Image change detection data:

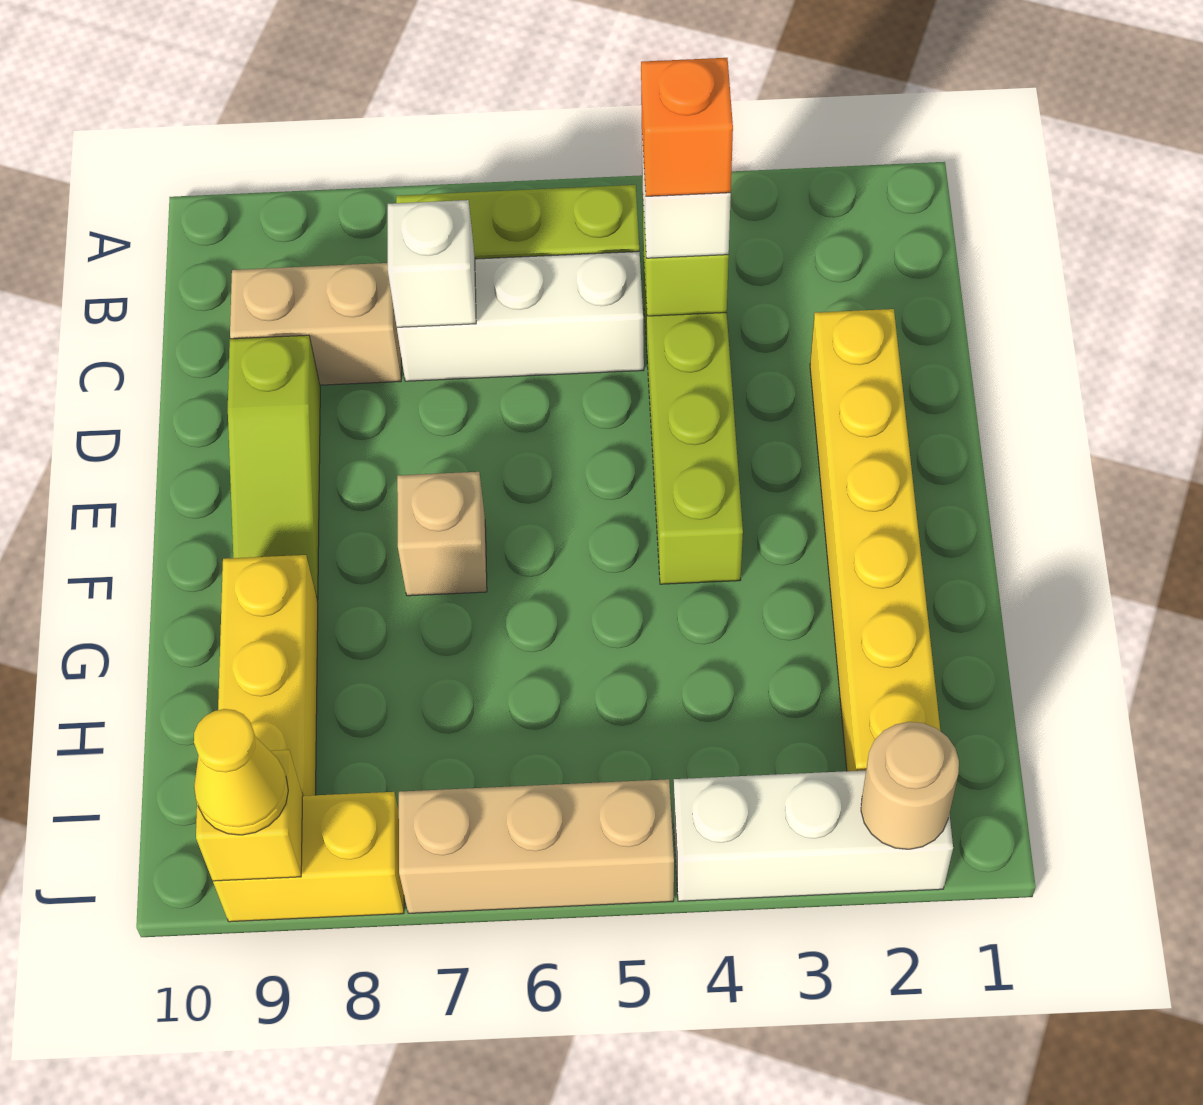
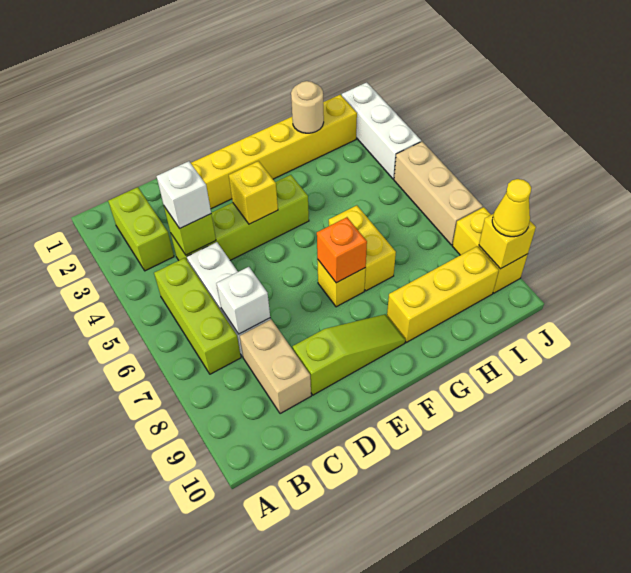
none -> lime brick B2:B3 level 1
orange brick C4 level 4 -> orange brick F7 level 2
none -> yellow brick E4 level 2
tan brick F7 level 1 -> yellow brick F7 level 1
none -> yellow brick G6:G7 level 1
tan round brick J2 level 2 -> tan round brick H2 level 2

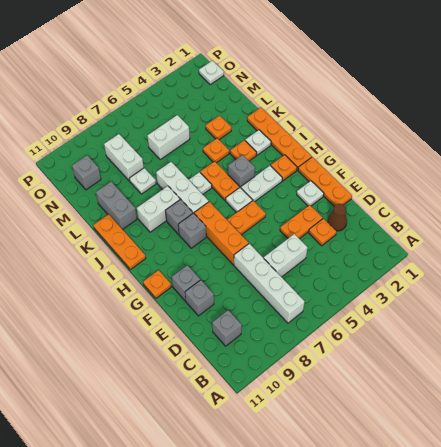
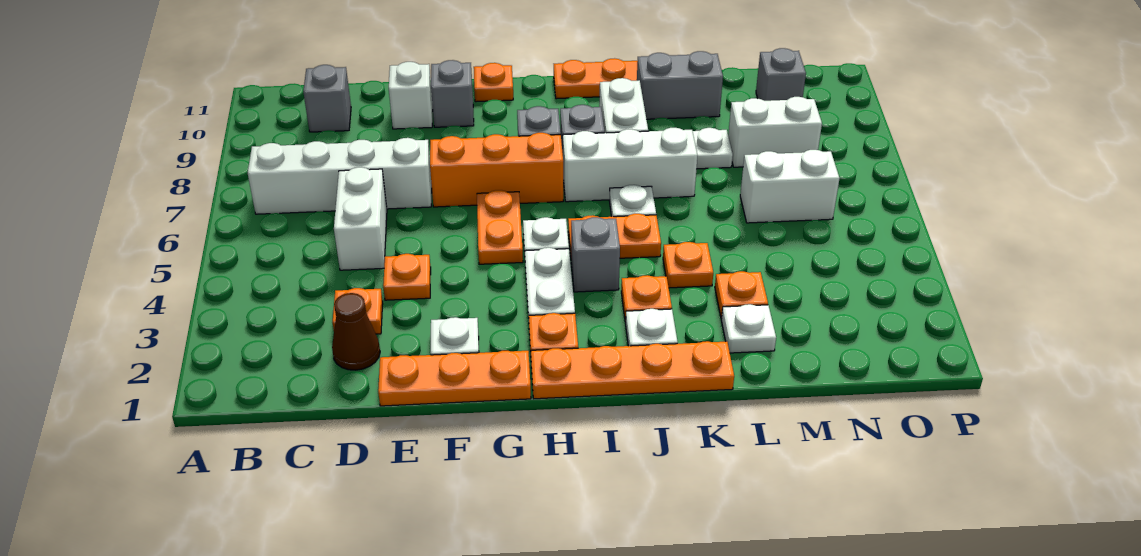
orange plate E3:E4 level 1 -> orange plate E4 level 1
grey brick E10 level 1 -> white brick E10 level 1
white brick M5:M6 level 1 -> white brick M6:N6 level 1
white plate O1 level 1 -> white plate L2 level 1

### [WHAT TO WORK ON]
For this exercise, transcribe the entries above exactly, without any pictures.

### [SOLUTION FOR THIS EXERCISE]
none -> lime brick B2:B3 level 1
orange brick C4 level 4 -> orange brick F7 level 2
none -> yellow brick E4 level 2
tan brick F7 level 1 -> yellow brick F7 level 1
none -> yellow brick G6:G7 level 1
tan round brick J2 level 2 -> tan round brick H2 level 2

orange plate E3:E4 level 1 -> orange plate E4 level 1
grey brick E10 level 1 -> white brick E10 level 1
white brick M5:M6 level 1 -> white brick M6:N6 level 1
white plate O1 level 1 -> white plate L2 level 1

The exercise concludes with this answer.